--- RECORDS FOR THIS EXERCISE ---
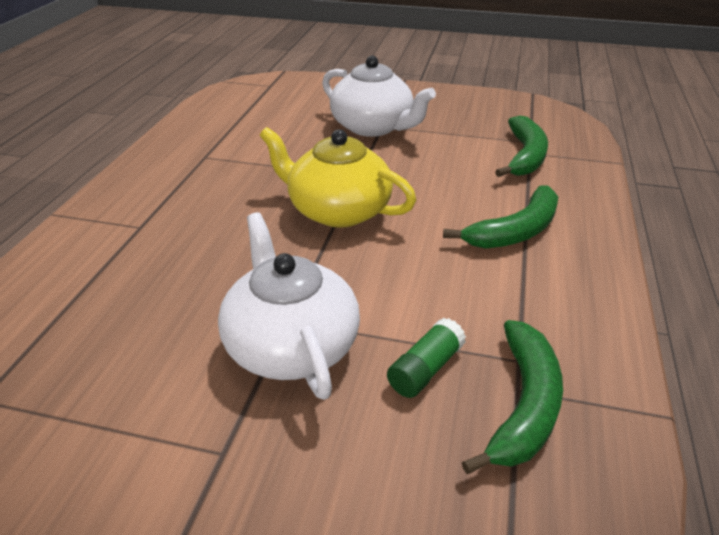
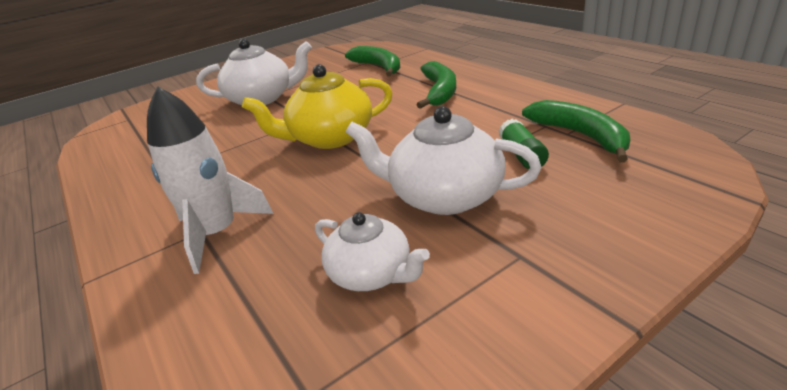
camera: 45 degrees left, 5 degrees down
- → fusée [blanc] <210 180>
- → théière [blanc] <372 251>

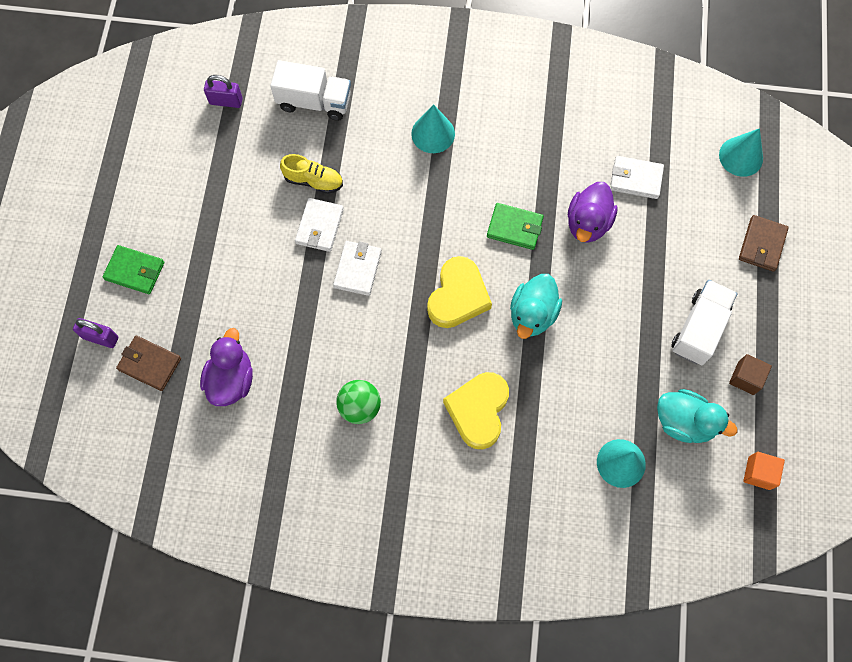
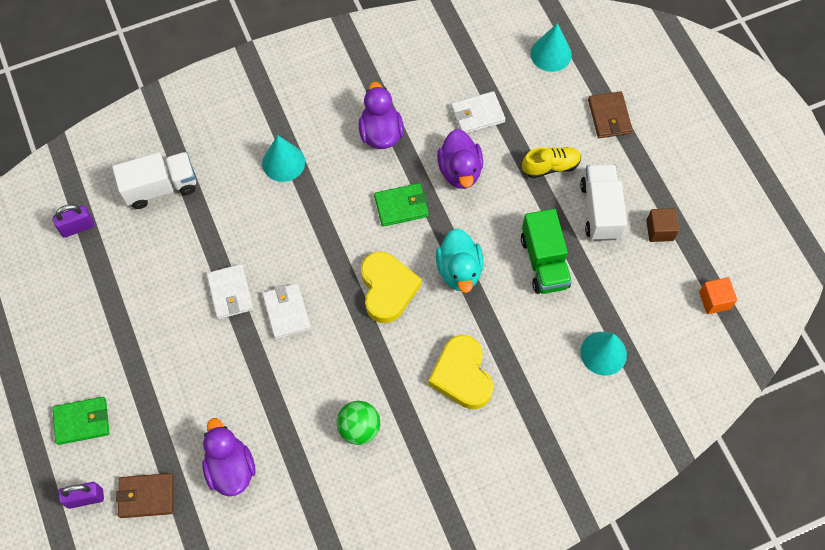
camera: 30 degrees left, 5 degrees down
canard [turquoise] <697 416> → -
- → canard [violet] <381 115>
- → camion [vert] <546 251>
chaussure [jaune] <311 174> → chaussure [jaune] <551 162>, shifted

--- PROBLEM DETAILS ---
Please output the entire listing above verbatim and omit its images.

--- SOLUTION FOR THIS EXERCISE ---
camera: 45 degrees left, 5 degrees down
- → fusée [blanc] <210 180>
- → théière [blanc] <372 251>

camera: 30 degrees left, 5 degrees down
canard [turquoise] <697 416> → -
- → canard [violet] <381 115>
- → camion [vert] <546 251>
chaussure [jaune] <311 174> → chaussure [jaune] <551 162>, shifted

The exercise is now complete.